WORKING DATA:
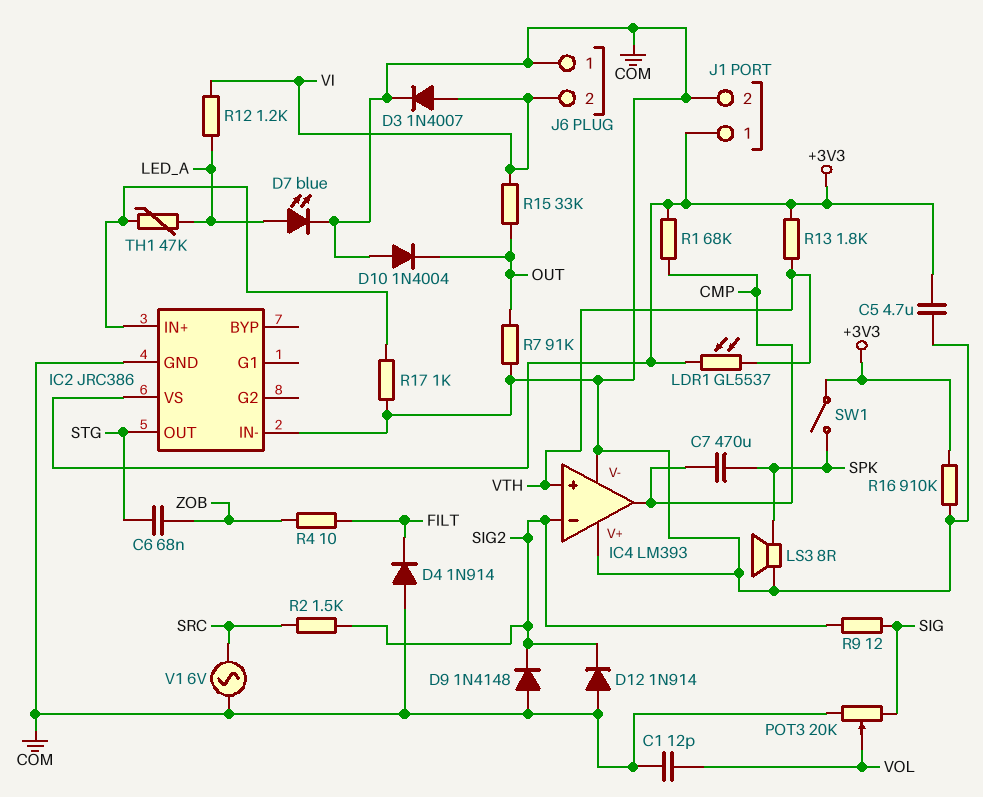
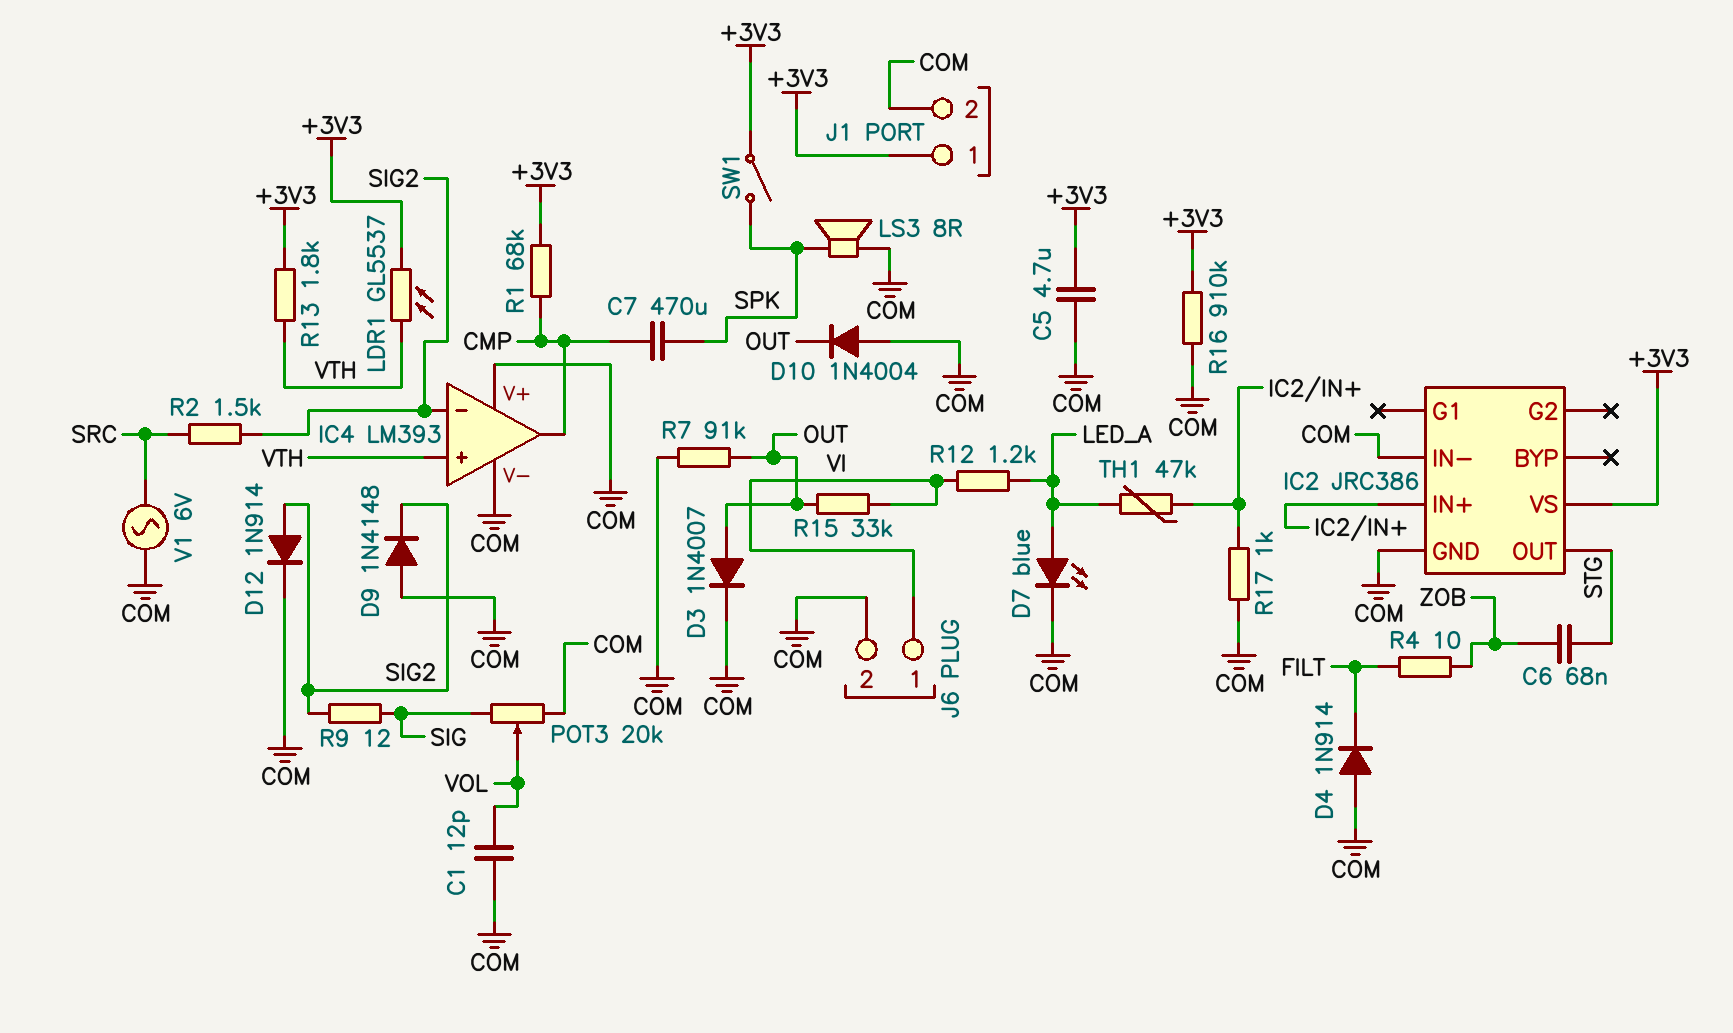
D3: diode 1N4007 (A VI, K COM) -> diode 1N4007 (A OUT, K COM)
D12: diode 1N914 (A COM, K SIG2) -> diode 1N914 (A SIG2, K COM)
J6 pin 1: COM -> VI
J6 pin 2: VI -> COM

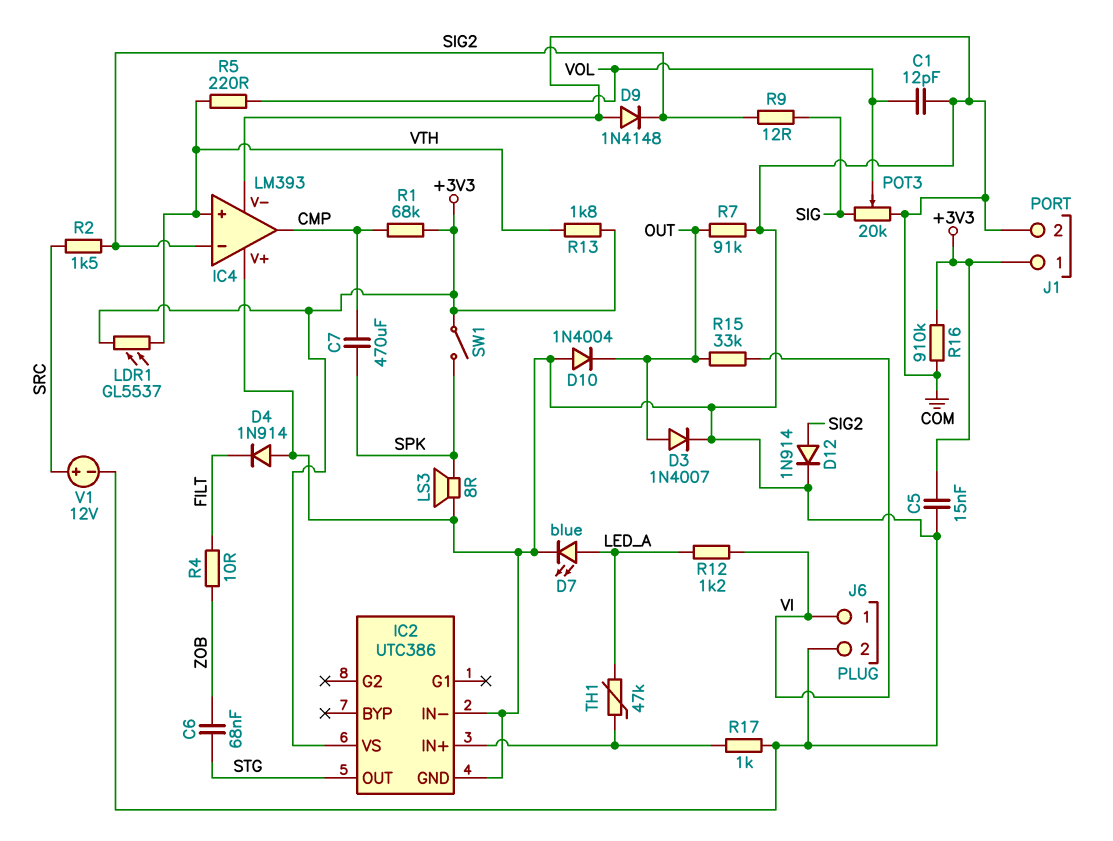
C5: 4.7uF (+3V3, COM) -> 15nF (+3V3, COM)
IC2: JRC386 -> UTC386
R5: none -> 220 (VOL, VTH)
V1: AC 6V (COM, SRC) -> 12V (plus SRC, minus COM)

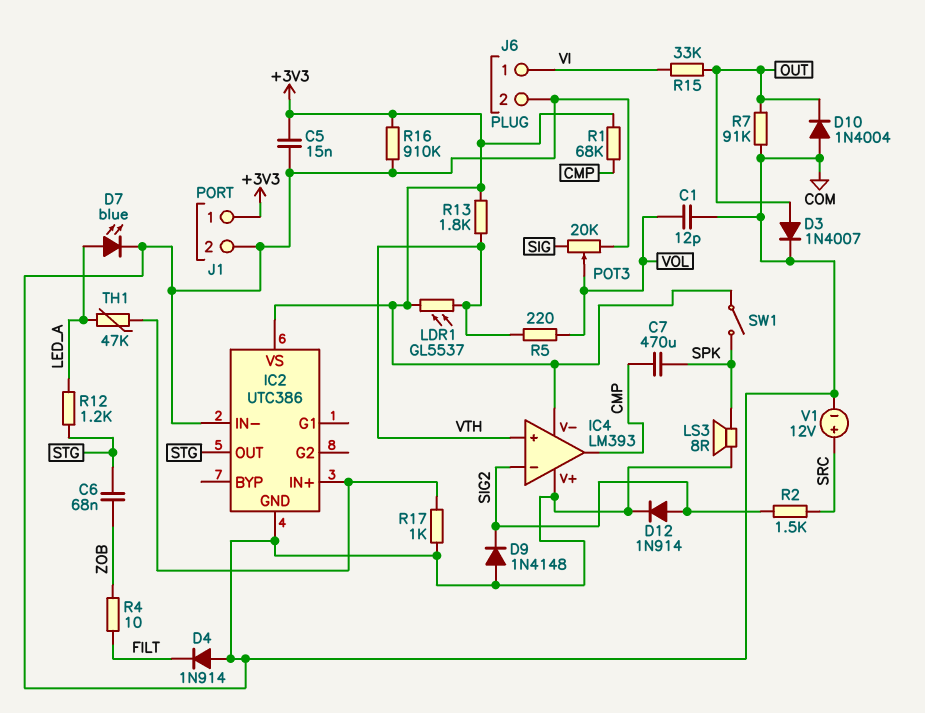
IC4 pin V-: COM -> +3V3
R9: 12 (SIG, SIG2) -> none
R12: 1.2k (LED_A, VI) -> 1.2k (LED_A, STG)

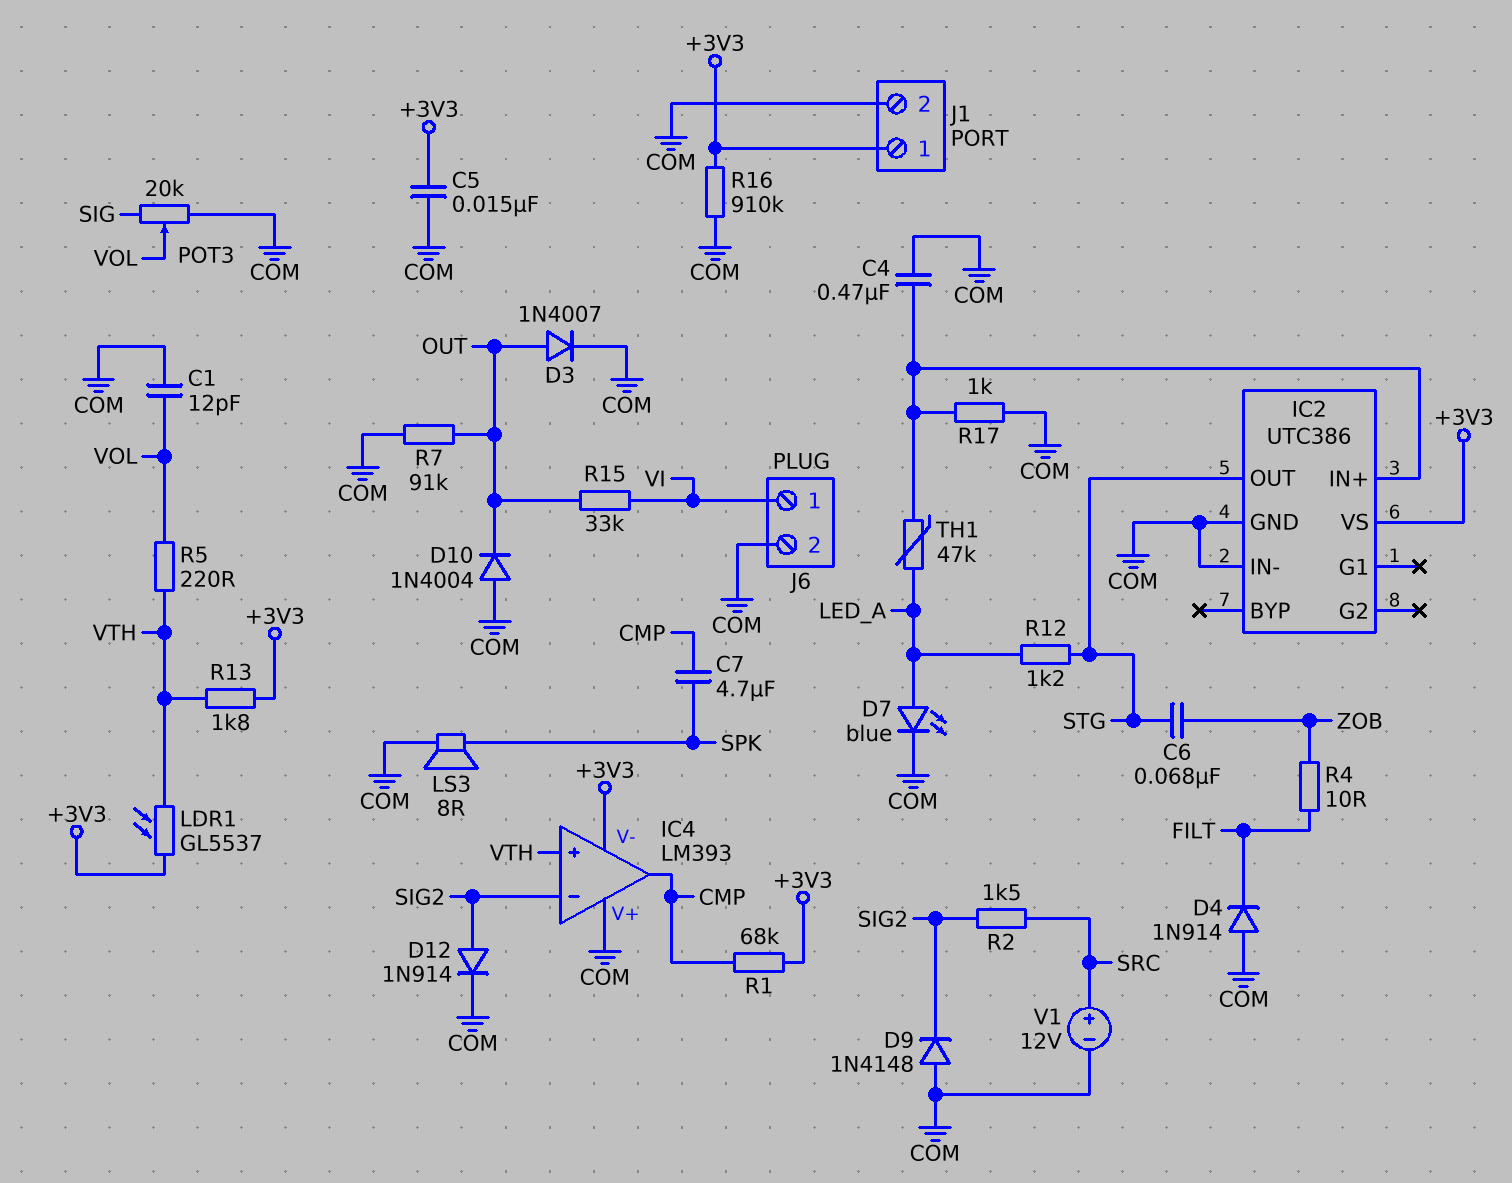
C4: none -> 470nF (COM, IC2/IN+)
C7: 470uF (CMP, SPK) -> 4.7uF (CMP, SPK)
SW1: switch (+3V3, SPK) -> none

BRIEF: For this exercise, please reproduce the records above exactly and drop the images.

OUTPUT FOR THIS EXERCISE:
D3: diode 1N4007 (A VI, K COM) -> diode 1N4007 (A OUT, K COM)
D12: diode 1N914 (A COM, K SIG2) -> diode 1N914 (A SIG2, K COM)
J6 pin 1: COM -> VI
J6 pin 2: VI -> COM

C5: 4.7uF (+3V3, COM) -> 15nF (+3V3, COM)
IC2: JRC386 -> UTC386
R5: none -> 220 (VOL, VTH)
V1: AC 6V (COM, SRC) -> 12V (plus SRC, minus COM)

IC4 pin V-: COM -> +3V3
R9: 12 (SIG, SIG2) -> none
R12: 1.2k (LED_A, VI) -> 1.2k (LED_A, STG)

C4: none -> 470nF (COM, IC2/IN+)
C7: 470uF (CMP, SPK) -> 4.7uF (CMP, SPK)
SW1: switch (+3V3, SPK) -> none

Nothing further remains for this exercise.